- Your task -
Once the line with "camera: 25 degrees left, 15 degrees up" is found in the entries below, print it and each following line exactly, stopping after the line with "orange ball [558,77,605,122] -> none"; print nothing else.

- Given data -
Segment Open

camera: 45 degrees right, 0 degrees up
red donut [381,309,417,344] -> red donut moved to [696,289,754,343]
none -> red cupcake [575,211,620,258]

Segment Closed
Segment Open

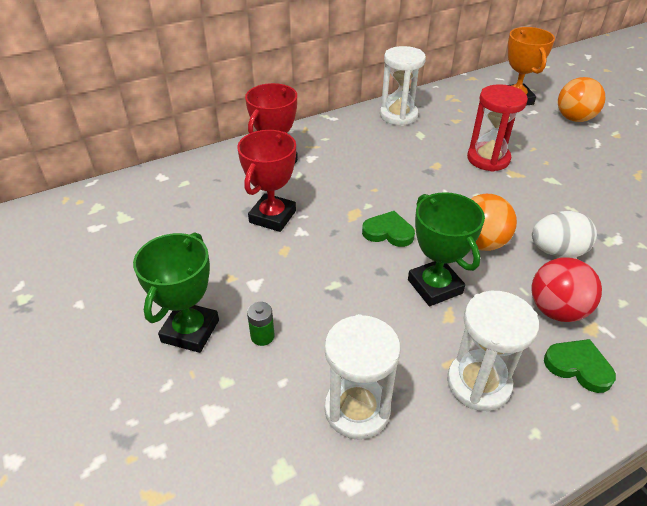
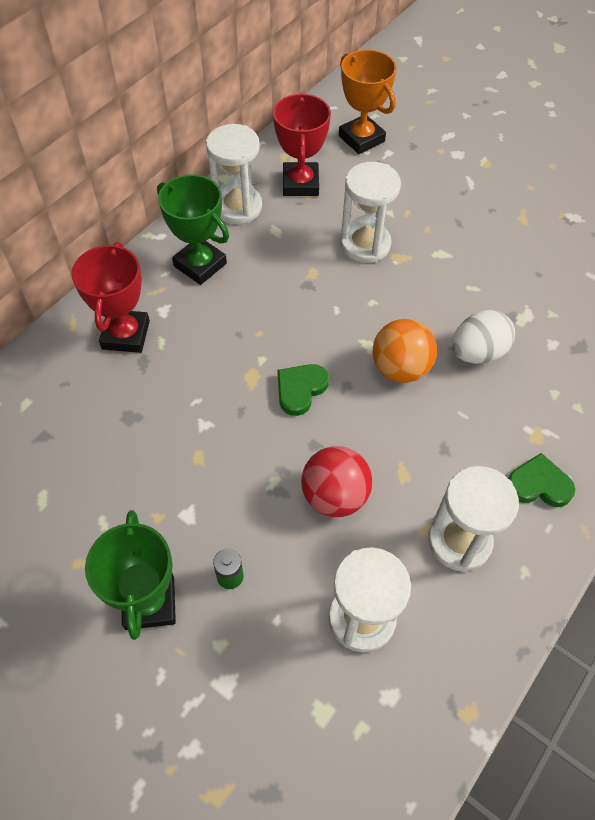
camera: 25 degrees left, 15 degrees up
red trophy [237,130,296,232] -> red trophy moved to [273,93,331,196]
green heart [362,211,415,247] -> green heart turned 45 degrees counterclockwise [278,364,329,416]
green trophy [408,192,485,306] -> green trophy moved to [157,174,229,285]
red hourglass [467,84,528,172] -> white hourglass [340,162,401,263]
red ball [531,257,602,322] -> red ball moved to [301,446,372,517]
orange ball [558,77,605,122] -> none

Segment Closed
Segment Open

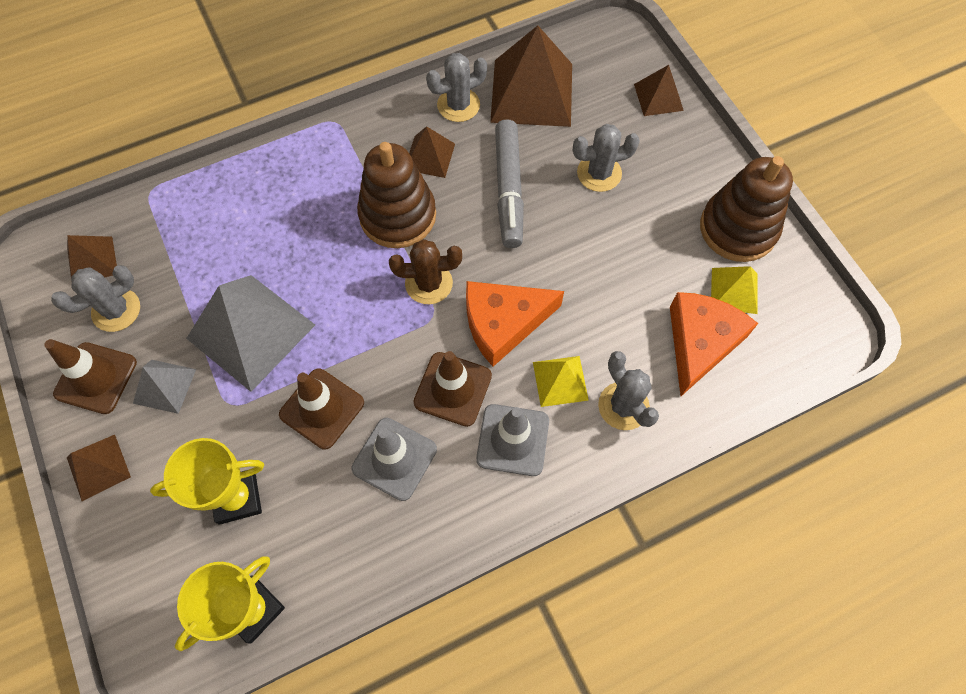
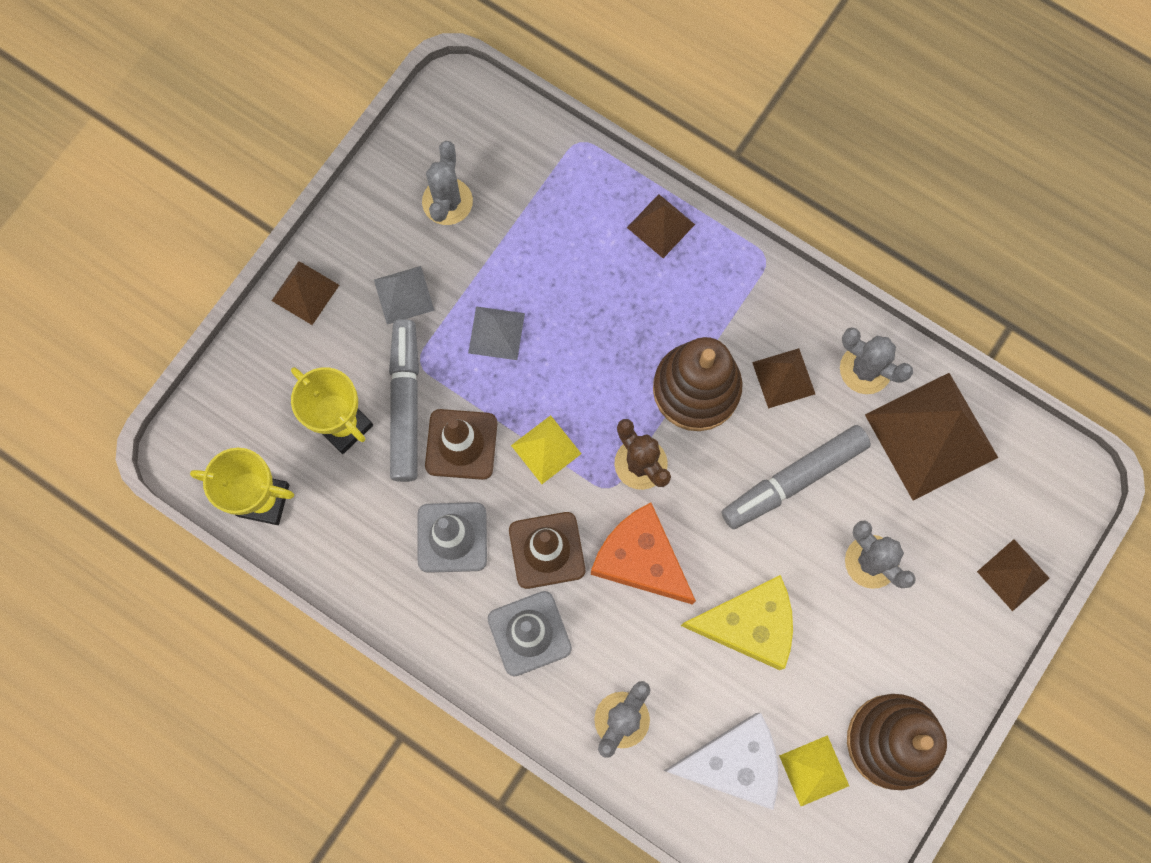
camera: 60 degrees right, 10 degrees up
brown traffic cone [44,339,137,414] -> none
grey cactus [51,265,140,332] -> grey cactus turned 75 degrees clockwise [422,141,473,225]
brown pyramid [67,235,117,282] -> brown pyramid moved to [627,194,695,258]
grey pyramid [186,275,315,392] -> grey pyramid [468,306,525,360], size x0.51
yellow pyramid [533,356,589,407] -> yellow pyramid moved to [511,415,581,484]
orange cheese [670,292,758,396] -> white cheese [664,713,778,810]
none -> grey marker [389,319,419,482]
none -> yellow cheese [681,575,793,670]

Segment Closed

- Completed exercise -
camera: 25 degrees left, 15 degrees up
red trophy [237,130,296,232] -> red trophy moved to [273,93,331,196]
green heart [362,211,415,247] -> green heart turned 45 degrees counterclockwise [278,364,329,416]
green trophy [408,192,485,306] -> green trophy moved to [157,174,229,285]
red hourglass [467,84,528,172] -> white hourglass [340,162,401,263]
red ball [531,257,602,322] -> red ball moved to [301,446,372,517]
orange ball [558,77,605,122] -> none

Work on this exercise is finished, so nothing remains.